Required work
Report all lines in the records that hold the string "turquoise".

Supplied data
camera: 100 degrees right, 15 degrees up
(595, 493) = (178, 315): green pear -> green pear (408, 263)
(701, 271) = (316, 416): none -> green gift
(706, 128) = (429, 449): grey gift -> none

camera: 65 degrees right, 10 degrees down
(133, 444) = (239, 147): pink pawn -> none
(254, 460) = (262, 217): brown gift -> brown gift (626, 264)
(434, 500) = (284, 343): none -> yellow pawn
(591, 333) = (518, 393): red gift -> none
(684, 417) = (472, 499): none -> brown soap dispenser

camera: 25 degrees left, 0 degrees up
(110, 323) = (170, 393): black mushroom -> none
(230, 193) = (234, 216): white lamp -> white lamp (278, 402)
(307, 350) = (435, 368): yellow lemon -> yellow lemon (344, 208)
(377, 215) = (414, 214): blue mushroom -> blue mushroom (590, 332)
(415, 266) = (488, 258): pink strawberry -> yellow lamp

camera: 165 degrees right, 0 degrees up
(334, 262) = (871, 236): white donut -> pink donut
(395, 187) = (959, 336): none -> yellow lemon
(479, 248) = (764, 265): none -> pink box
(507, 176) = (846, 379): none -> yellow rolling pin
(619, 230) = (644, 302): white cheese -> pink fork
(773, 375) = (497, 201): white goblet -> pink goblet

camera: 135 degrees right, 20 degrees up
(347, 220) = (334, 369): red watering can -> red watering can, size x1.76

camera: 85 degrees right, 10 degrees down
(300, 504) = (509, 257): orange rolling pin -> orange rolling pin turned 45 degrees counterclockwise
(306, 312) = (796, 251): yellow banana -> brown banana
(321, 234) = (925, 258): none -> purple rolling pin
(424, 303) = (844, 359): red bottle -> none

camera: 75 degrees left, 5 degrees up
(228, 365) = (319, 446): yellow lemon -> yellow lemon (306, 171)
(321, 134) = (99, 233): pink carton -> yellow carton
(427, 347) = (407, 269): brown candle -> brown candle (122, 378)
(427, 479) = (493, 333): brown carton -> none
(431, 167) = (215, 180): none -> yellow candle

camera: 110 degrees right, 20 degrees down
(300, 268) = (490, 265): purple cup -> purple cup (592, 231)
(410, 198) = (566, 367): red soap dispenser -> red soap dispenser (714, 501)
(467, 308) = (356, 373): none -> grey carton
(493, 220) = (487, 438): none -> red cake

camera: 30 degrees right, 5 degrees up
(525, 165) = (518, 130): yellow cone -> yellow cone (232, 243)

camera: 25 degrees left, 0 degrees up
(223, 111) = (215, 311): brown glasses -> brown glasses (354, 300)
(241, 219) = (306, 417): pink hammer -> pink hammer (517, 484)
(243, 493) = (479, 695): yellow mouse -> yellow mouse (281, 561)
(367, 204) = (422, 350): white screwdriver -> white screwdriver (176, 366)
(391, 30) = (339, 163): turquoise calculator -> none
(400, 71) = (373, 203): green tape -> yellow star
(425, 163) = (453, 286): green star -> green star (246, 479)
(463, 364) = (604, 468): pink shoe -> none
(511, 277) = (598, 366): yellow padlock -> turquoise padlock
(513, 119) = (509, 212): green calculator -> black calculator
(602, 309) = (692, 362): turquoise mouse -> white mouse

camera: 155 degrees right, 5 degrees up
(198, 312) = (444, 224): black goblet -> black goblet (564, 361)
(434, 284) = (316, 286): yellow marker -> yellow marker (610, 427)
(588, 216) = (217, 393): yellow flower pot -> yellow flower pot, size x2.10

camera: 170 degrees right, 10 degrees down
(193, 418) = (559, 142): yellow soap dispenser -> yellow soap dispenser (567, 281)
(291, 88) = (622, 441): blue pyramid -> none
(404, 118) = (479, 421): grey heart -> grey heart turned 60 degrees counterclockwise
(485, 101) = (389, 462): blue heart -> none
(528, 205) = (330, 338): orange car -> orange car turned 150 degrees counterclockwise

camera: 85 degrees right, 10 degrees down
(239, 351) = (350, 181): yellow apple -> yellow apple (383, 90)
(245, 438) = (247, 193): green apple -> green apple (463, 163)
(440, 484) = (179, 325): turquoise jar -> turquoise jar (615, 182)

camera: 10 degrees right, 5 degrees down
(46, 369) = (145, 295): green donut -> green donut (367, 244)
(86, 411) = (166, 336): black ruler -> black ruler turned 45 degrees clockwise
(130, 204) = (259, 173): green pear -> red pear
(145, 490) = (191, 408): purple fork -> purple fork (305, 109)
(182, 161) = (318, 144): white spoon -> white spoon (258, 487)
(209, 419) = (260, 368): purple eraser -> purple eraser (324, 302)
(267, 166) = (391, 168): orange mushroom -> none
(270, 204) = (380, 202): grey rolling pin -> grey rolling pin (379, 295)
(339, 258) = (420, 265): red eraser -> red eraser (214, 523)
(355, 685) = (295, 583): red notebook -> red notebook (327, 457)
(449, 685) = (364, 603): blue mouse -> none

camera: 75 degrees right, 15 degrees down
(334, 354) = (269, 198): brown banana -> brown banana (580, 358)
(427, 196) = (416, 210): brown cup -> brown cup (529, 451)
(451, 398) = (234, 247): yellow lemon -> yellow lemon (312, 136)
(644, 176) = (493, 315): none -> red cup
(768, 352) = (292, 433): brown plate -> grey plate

Solution to this exercise
(391, 30) = (339, 163): turquoise calculator -> none
(511, 277) = (598, 366): yellow padlock -> turquoise padlock
(602, 309) = (692, 362): turquoise mouse -> white mouse
(440, 484) = (179, 325): turquoise jar -> turquoise jar (615, 182)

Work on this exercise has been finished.